* [EXERCISE GOAL]: Report how many lines in the listing below contain the string "This", counting only matches with the same capitalization. Give the number alone.
-- START DATASET EXCERPTS --
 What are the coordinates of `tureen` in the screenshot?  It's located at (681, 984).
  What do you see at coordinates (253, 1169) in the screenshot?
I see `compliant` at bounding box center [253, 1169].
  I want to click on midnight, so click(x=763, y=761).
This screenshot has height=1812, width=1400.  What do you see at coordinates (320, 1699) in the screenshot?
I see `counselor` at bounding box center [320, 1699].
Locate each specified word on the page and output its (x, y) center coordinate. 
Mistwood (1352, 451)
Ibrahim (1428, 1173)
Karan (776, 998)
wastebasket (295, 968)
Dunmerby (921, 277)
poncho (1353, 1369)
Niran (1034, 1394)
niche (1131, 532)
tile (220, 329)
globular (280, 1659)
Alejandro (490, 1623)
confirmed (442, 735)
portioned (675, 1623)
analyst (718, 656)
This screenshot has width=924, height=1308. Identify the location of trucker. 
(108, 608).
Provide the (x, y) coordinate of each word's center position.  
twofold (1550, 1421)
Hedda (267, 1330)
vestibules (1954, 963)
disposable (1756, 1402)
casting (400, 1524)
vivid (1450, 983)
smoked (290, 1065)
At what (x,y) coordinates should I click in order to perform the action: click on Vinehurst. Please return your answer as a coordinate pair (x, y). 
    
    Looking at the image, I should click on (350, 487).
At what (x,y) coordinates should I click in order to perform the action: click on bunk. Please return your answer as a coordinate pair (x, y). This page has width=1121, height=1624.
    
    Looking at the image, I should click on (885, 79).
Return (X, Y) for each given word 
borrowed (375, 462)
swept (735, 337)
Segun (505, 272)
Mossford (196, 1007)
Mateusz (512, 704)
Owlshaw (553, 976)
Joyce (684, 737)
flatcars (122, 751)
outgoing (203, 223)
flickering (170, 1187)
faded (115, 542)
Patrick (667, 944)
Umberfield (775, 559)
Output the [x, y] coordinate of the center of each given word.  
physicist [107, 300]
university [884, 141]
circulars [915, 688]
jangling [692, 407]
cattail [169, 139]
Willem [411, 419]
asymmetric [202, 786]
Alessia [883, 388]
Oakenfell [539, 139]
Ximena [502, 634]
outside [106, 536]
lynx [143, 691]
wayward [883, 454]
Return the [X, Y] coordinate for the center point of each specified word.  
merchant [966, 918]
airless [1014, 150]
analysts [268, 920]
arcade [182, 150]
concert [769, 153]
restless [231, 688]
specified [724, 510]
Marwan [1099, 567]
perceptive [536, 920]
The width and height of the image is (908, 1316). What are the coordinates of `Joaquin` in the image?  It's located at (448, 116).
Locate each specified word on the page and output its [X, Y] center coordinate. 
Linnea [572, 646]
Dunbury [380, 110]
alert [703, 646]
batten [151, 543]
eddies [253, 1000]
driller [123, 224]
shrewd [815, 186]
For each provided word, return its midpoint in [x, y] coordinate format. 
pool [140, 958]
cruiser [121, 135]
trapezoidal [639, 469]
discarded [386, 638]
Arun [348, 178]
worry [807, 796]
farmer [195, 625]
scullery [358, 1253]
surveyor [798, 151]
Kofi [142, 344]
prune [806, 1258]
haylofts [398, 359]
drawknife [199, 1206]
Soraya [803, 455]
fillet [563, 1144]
-- END DATASET EXCERPTS --
* [FINAL ANSWER]: 3